**AIM OF THE EXERCISE:** Output must consist only of the lines of the material below from the one with "none -> brown banana [865,162,954,209]" through the one with "blue button [663,287,697,312] -> none", each reproduced exactly; no pictures belong in it.

**RECORD EXTRACTS:**
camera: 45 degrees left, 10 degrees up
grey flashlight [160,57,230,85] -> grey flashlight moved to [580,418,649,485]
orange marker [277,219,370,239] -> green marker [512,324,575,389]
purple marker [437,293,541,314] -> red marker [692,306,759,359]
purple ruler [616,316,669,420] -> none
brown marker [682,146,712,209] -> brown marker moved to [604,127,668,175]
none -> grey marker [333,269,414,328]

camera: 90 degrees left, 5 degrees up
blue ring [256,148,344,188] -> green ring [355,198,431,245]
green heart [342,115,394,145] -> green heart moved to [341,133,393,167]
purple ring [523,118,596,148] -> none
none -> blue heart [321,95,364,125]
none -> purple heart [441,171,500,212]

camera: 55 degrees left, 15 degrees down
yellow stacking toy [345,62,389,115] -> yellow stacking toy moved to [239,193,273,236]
...
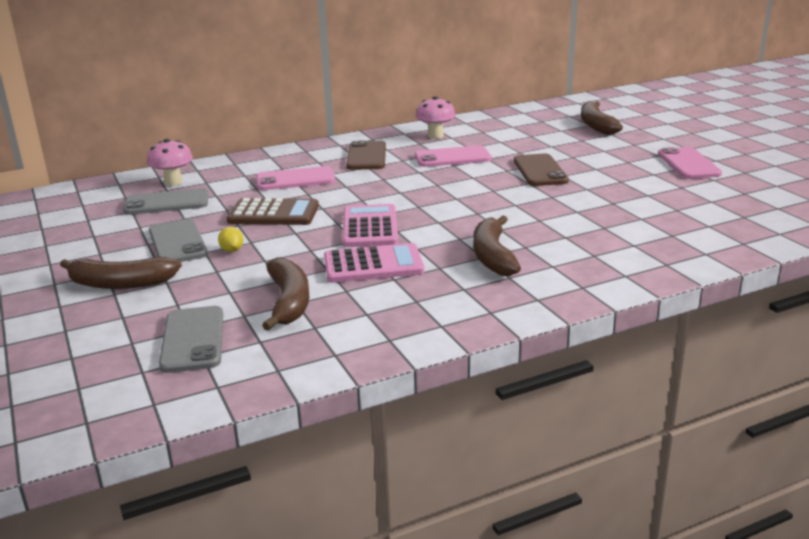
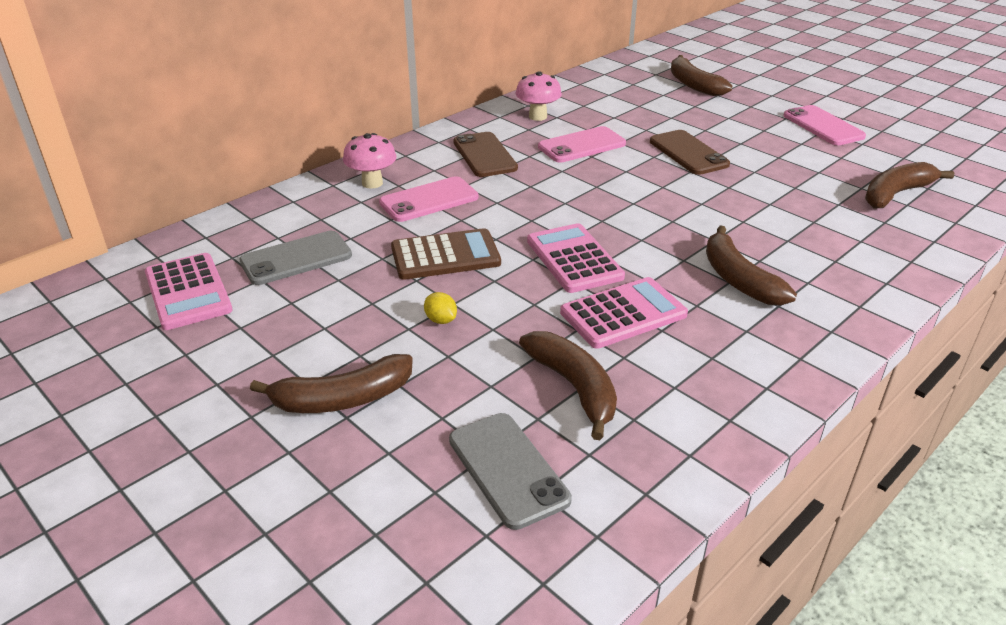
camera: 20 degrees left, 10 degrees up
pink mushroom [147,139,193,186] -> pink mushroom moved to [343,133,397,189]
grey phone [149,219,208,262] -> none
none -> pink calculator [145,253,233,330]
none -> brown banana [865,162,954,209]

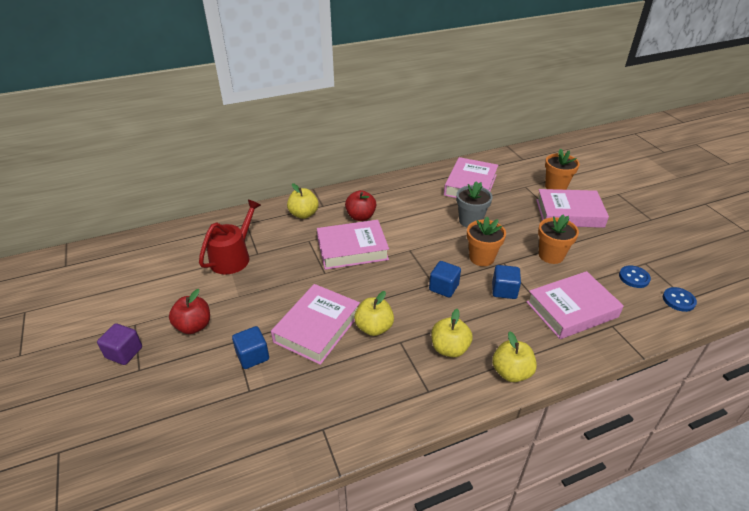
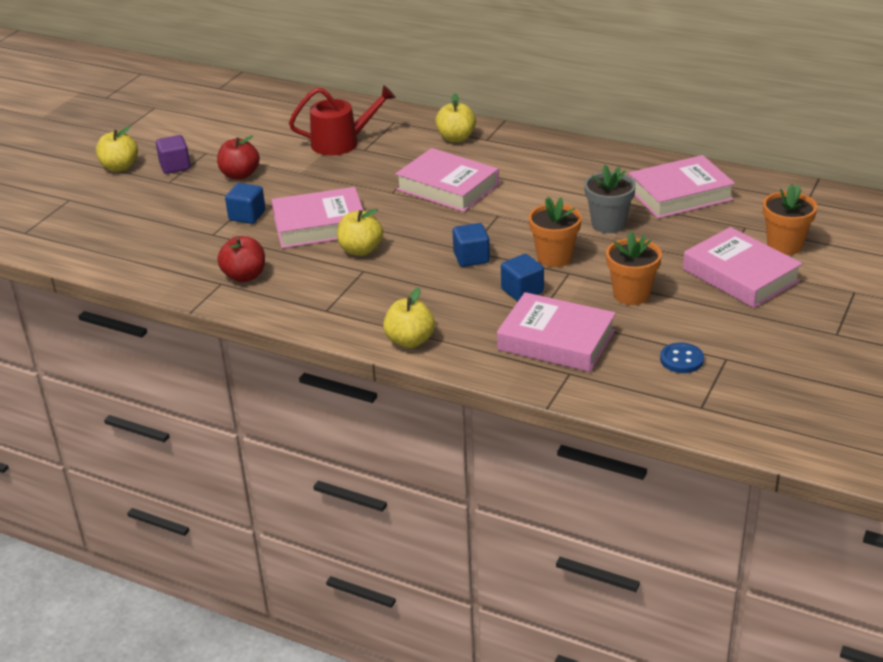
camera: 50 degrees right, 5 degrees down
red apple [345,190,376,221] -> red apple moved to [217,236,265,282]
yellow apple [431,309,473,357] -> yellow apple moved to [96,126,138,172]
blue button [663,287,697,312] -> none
---
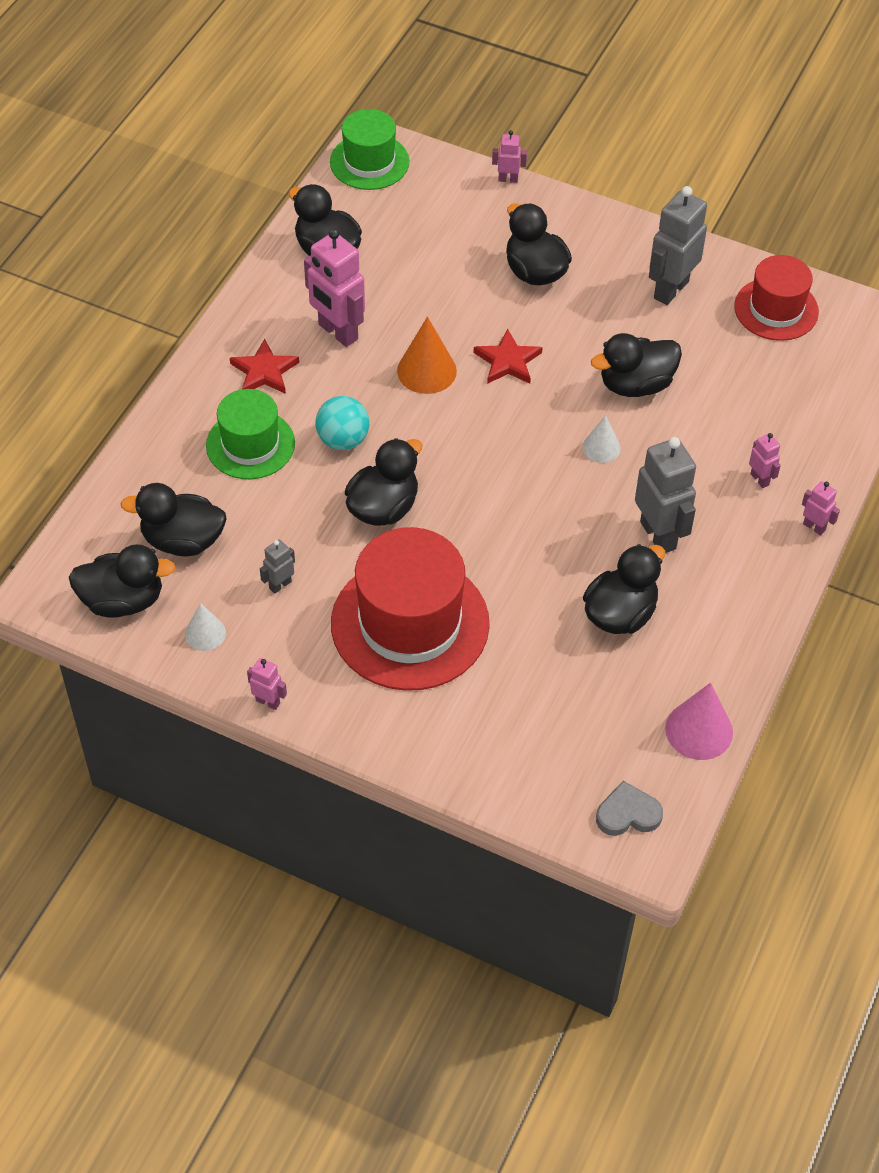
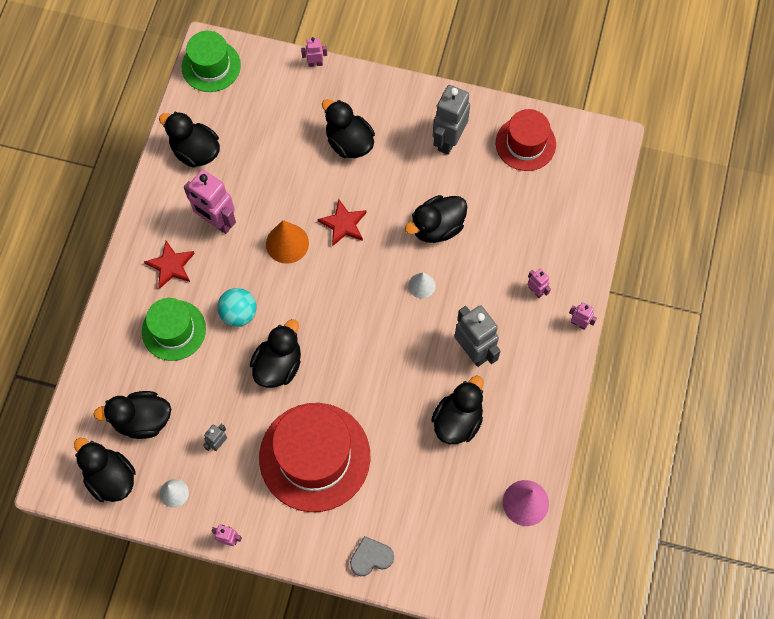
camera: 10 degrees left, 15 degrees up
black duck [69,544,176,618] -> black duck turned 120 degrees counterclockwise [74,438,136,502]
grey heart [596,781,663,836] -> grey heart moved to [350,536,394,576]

**SOLUTION TO THIS PROBLEM:**
none -> brown banana [865,162,954,209]

camera: 50 degrees right, 5 degrees down
red apple [345,190,376,221] -> red apple moved to [217,236,265,282]
yellow apple [431,309,473,357] -> yellow apple moved to [96,126,138,172]
blue button [663,287,697,312] -> none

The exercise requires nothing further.